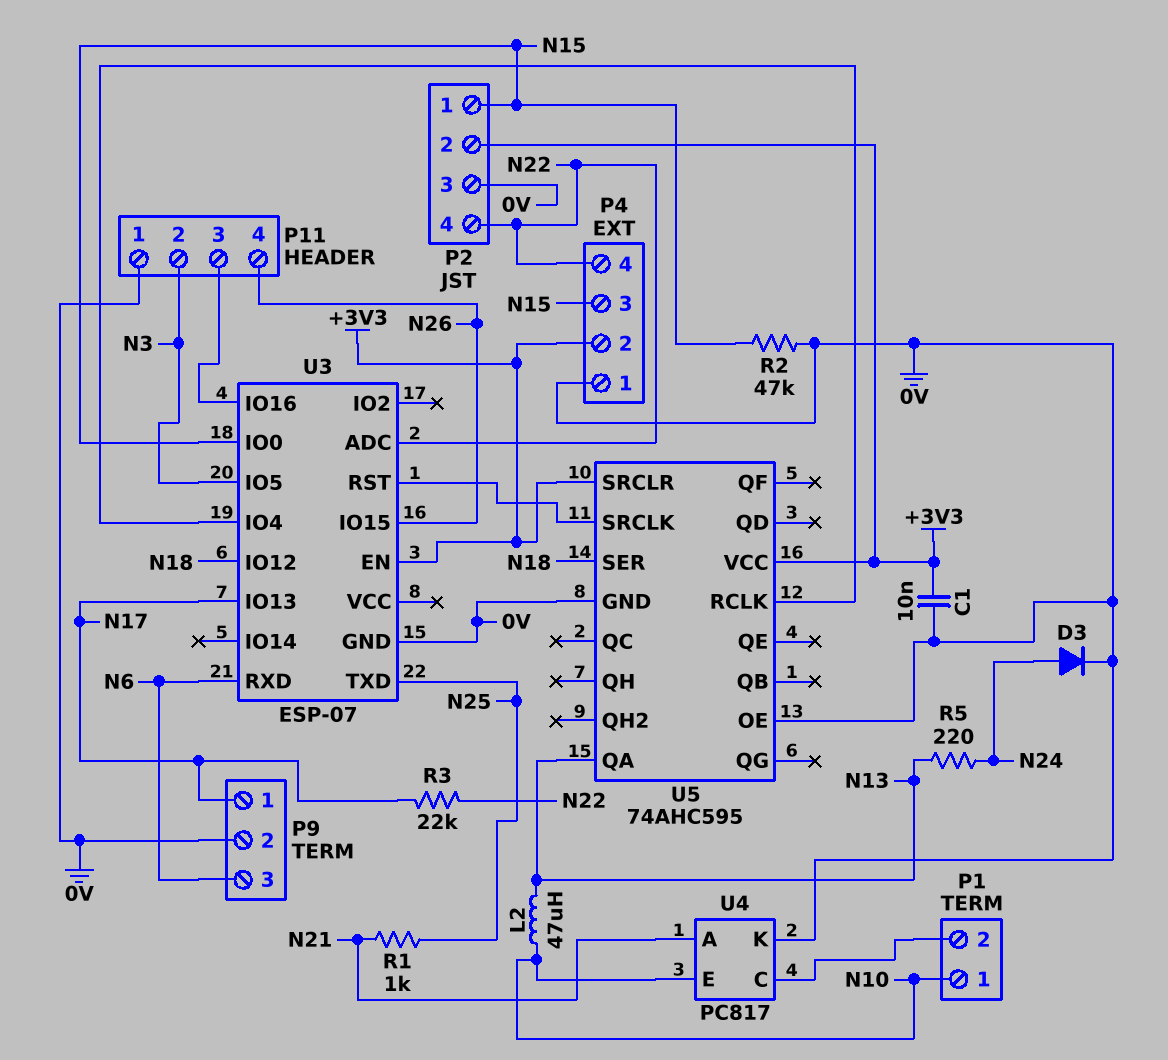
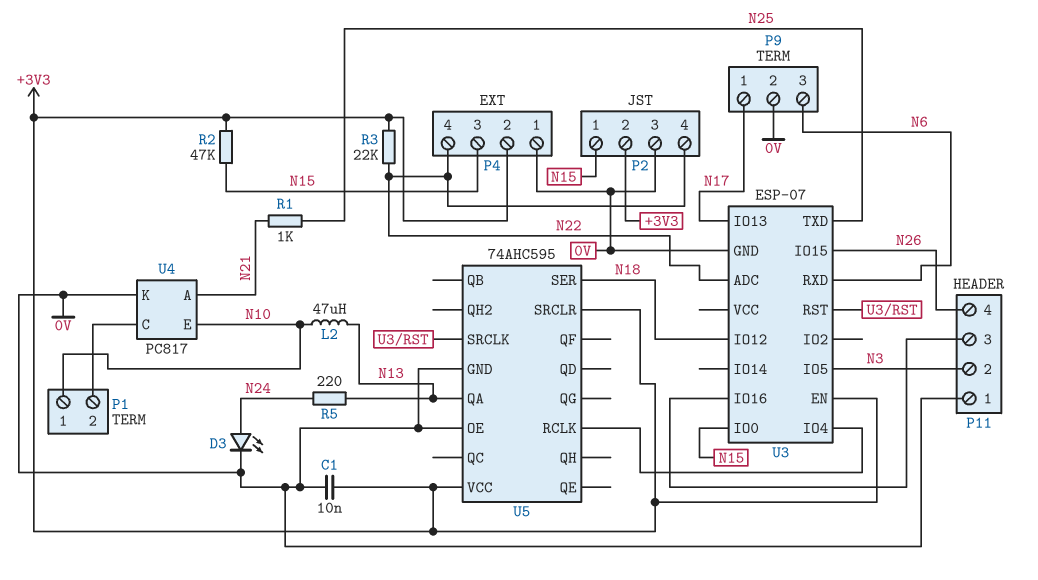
D3: diode (A N24, K 0V) -> LED (A N24, K 0V)
R2: 47k (0V, N15) -> 47k (+3V3, N15)
R3: 22k (N17, N22) -> 22k (+3V3, N22)

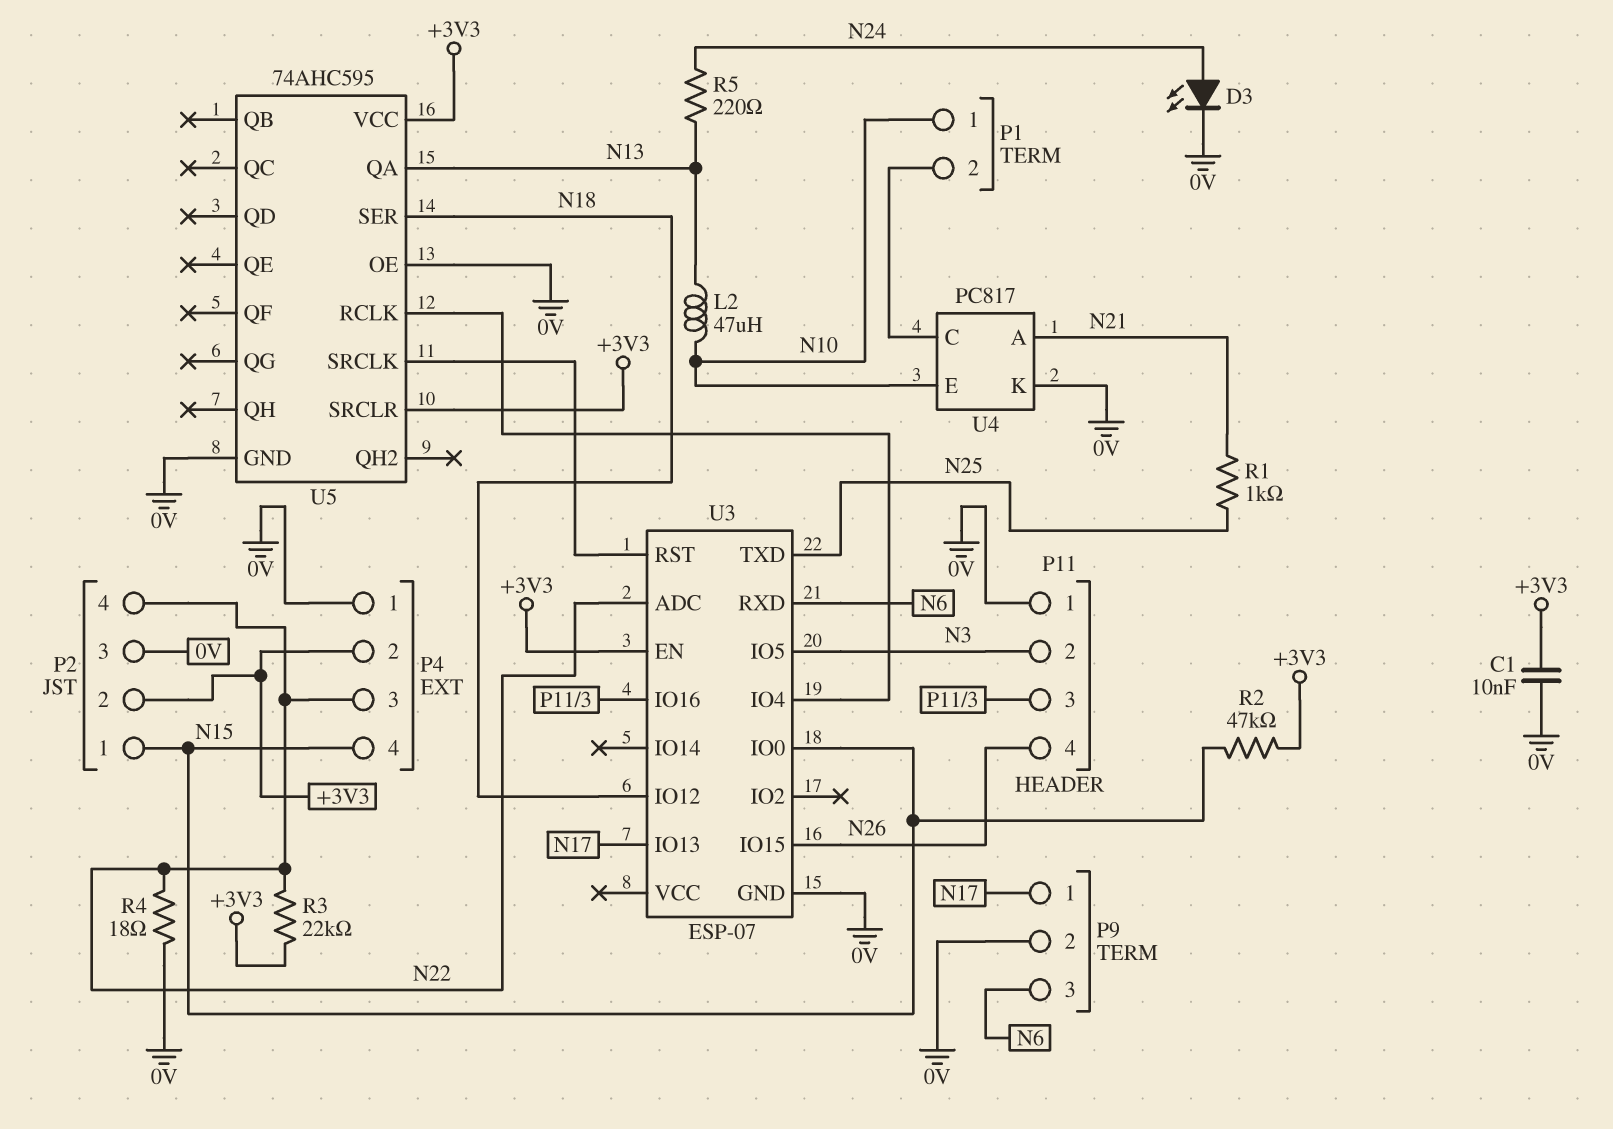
P4 pin 3: N15 -> N22
P4 pin 4: N22 -> N15
R4: none -> 18 (0V, N22)

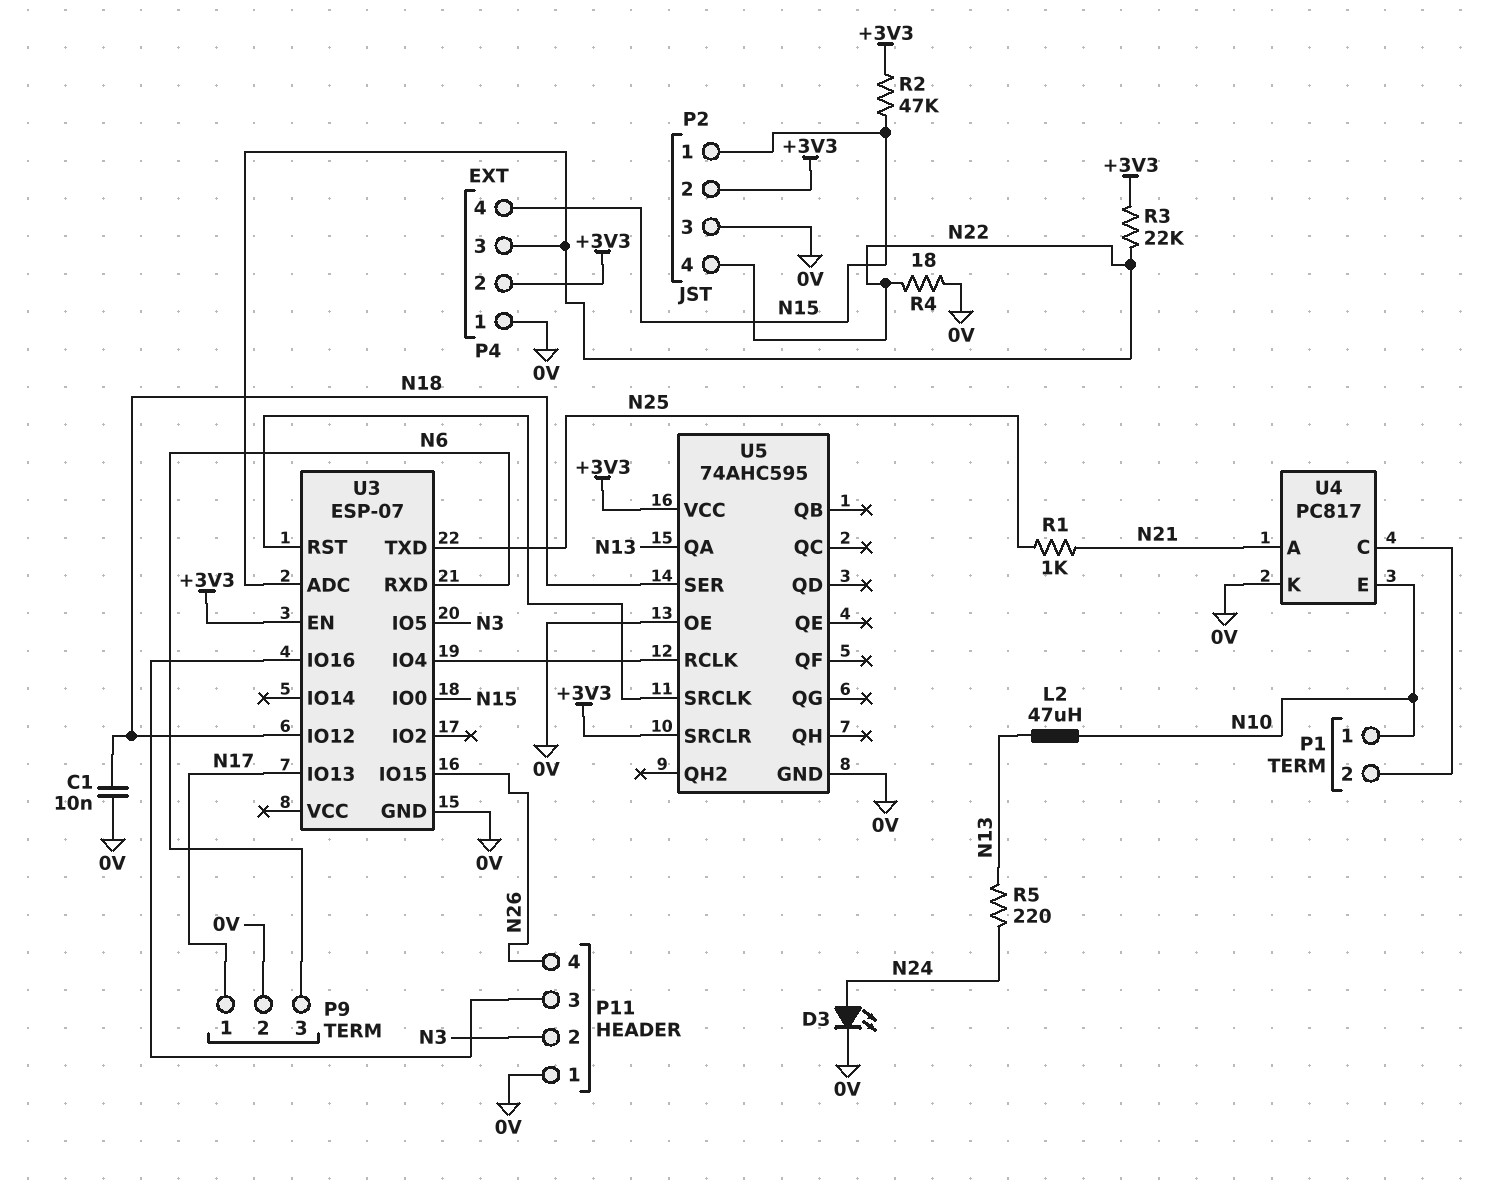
C1: 10nF (+3V3, 0V) -> 10nF (0V, N18)

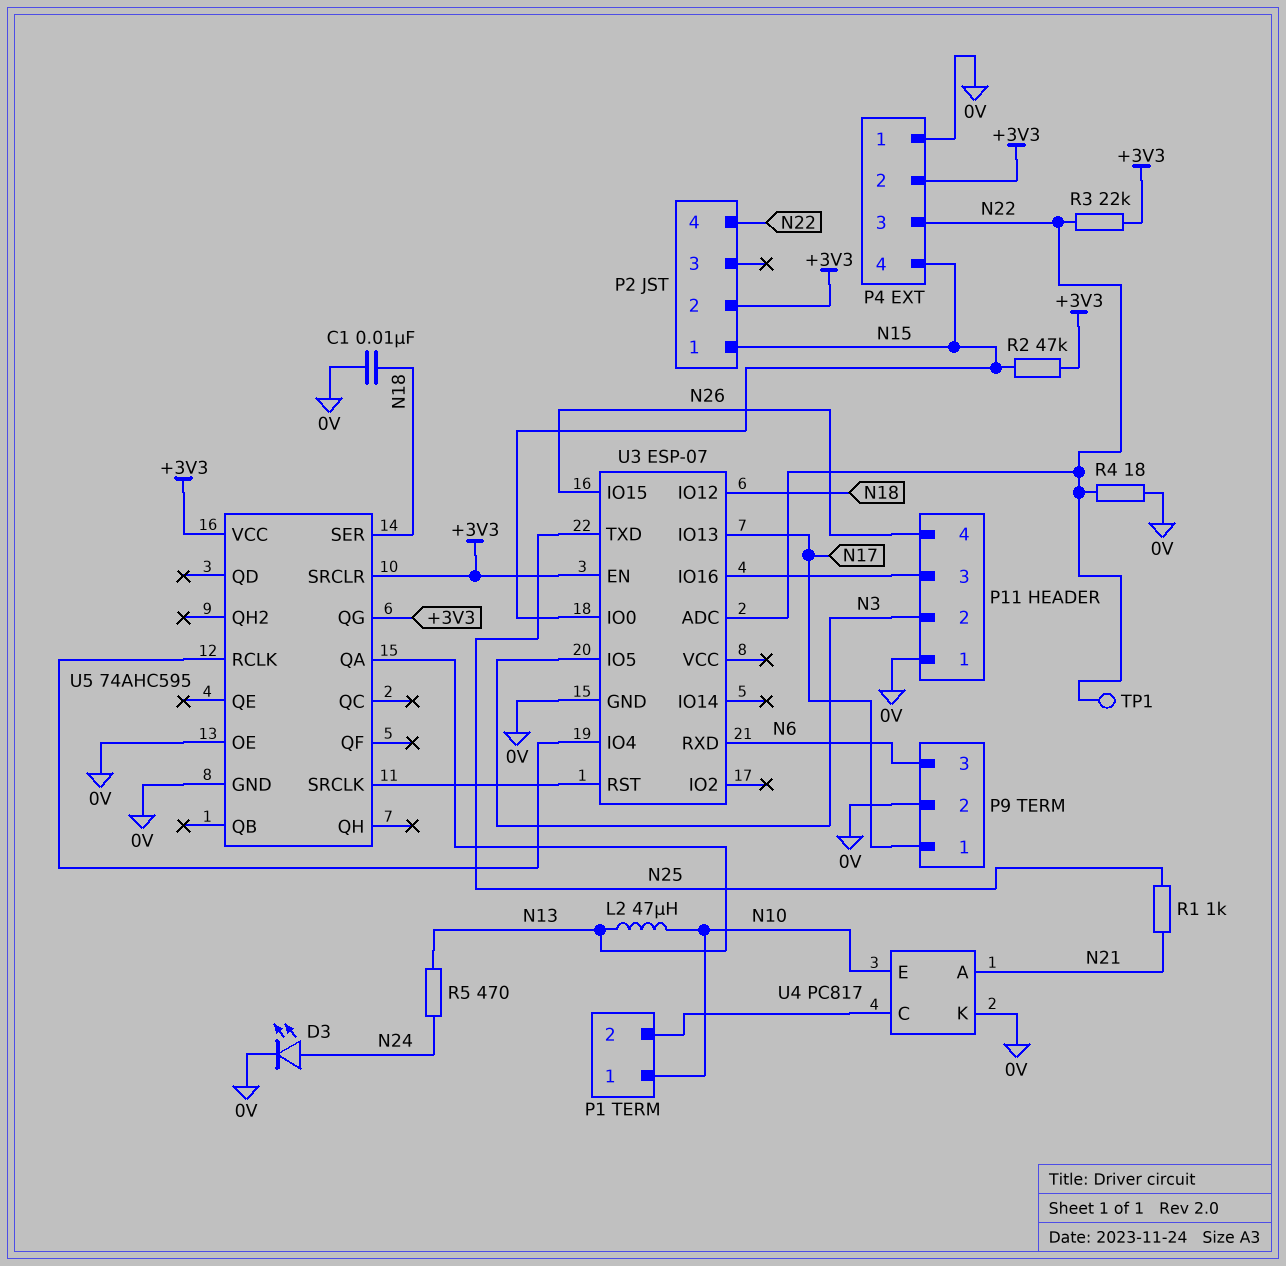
P2 pin 3: 0V -> none
R5: 220 (N13, N24) -> 470 (N13, N24)
TP1: none -> test point (N22)
U5 pin QG: none -> +3V3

Task to carry out:
Your answer must be the lines from the one containing "P4 pin 4: N22 -> N15" through the final line of the entries, duplicated exactly, with both ends kept and all pictures left out.

Reply:
P4 pin 4: N22 -> N15
R4: none -> 18 (0V, N22)

C1: 10nF (+3V3, 0V) -> 10nF (0V, N18)

P2 pin 3: 0V -> none
R5: 220 (N13, N24) -> 470 (N13, N24)
TP1: none -> test point (N22)
U5 pin QG: none -> +3V3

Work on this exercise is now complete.